What to do - Could you find each line of the data below that contains the word "turquoise" and copy those lines?
[Start of section]
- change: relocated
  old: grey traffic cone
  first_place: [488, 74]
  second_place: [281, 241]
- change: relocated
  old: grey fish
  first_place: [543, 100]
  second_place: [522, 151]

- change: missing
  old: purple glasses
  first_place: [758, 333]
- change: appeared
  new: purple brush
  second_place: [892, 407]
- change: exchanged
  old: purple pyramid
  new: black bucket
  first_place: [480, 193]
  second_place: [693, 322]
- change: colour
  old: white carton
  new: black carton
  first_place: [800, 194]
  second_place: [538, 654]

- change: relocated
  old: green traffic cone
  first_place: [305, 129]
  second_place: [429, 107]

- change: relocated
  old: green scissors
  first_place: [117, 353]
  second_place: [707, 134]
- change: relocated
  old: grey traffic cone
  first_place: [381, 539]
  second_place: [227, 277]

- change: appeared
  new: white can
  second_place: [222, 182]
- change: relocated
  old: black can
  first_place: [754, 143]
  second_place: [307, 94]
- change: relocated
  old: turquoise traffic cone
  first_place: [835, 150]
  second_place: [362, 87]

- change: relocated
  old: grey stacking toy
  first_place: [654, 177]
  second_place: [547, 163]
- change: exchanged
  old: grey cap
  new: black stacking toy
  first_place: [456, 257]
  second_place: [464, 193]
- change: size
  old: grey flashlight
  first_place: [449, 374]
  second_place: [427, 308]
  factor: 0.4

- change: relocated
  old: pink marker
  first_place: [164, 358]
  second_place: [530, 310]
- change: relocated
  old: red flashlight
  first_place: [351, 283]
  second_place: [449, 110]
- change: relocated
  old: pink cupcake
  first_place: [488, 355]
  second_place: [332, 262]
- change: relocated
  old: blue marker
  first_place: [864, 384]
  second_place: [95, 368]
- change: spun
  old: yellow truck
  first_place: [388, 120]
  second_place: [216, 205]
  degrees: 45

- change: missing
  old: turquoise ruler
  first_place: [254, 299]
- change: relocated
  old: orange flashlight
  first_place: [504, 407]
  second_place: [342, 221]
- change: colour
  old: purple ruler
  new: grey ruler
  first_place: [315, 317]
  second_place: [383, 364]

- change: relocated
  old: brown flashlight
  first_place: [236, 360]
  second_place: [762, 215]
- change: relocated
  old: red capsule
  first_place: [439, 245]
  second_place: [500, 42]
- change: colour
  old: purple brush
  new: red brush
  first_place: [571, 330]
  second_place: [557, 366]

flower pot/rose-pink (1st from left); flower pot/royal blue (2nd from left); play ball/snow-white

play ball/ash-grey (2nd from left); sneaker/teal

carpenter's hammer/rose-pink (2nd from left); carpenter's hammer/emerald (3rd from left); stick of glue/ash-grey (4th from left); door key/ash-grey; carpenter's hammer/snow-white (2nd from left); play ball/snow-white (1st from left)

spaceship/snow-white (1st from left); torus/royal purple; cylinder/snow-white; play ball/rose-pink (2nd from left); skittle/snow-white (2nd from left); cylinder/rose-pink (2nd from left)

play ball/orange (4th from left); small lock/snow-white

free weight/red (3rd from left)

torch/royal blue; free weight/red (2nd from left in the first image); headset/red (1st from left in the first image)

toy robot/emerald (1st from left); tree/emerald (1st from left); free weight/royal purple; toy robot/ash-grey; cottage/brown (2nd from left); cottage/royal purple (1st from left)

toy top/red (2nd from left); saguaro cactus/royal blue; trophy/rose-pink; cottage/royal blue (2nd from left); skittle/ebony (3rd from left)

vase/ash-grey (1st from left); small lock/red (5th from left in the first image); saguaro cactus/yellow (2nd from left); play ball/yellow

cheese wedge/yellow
[End of section]
Exercise result -
  old: turquoise traffic cone
  old: turquoise ruler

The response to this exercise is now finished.